What needs to be done:
Your task is to find every line in the records that holds the string "degrees" and copy it.
╔══
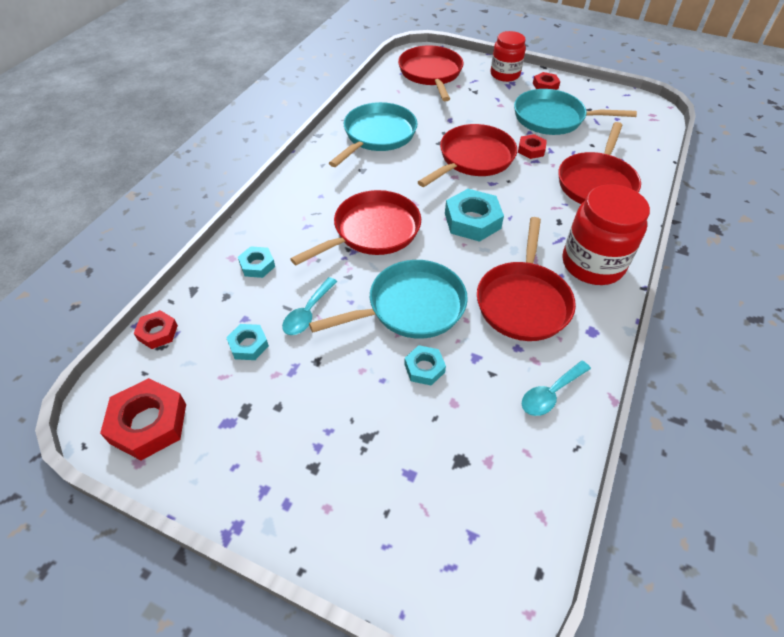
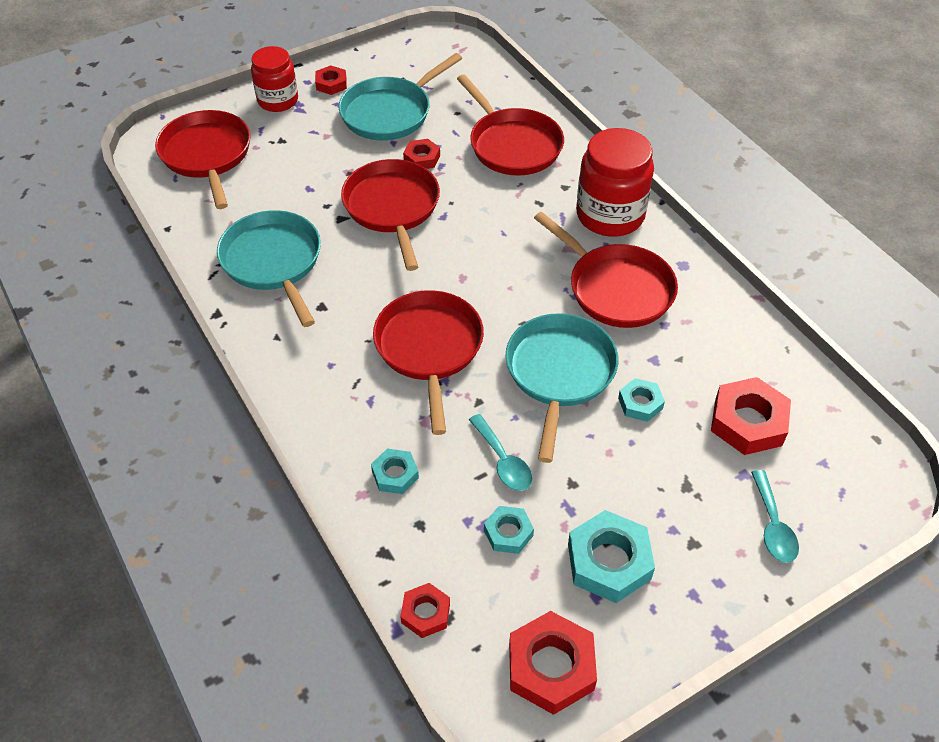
camera: 55 degrees left, 0 degrees up
red pan [398,45,464,101] -> red pan turned 45 degrees clockwise [155,110,251,209]
turquoise nut [445,189,504,242] -> turquoise nut moved to [568,510,655,603]
turquoise spoon [522,361,591,416] -> turquoise spoon moved to [751,470,799,563]
none -> red nut [711,377,791,455]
╚══
Answer section:
camera: 55 degrees left, 0 degrees up
red pan [398,45,464,101] -> red pan turned 45 degrees clockwise [155,110,251,209]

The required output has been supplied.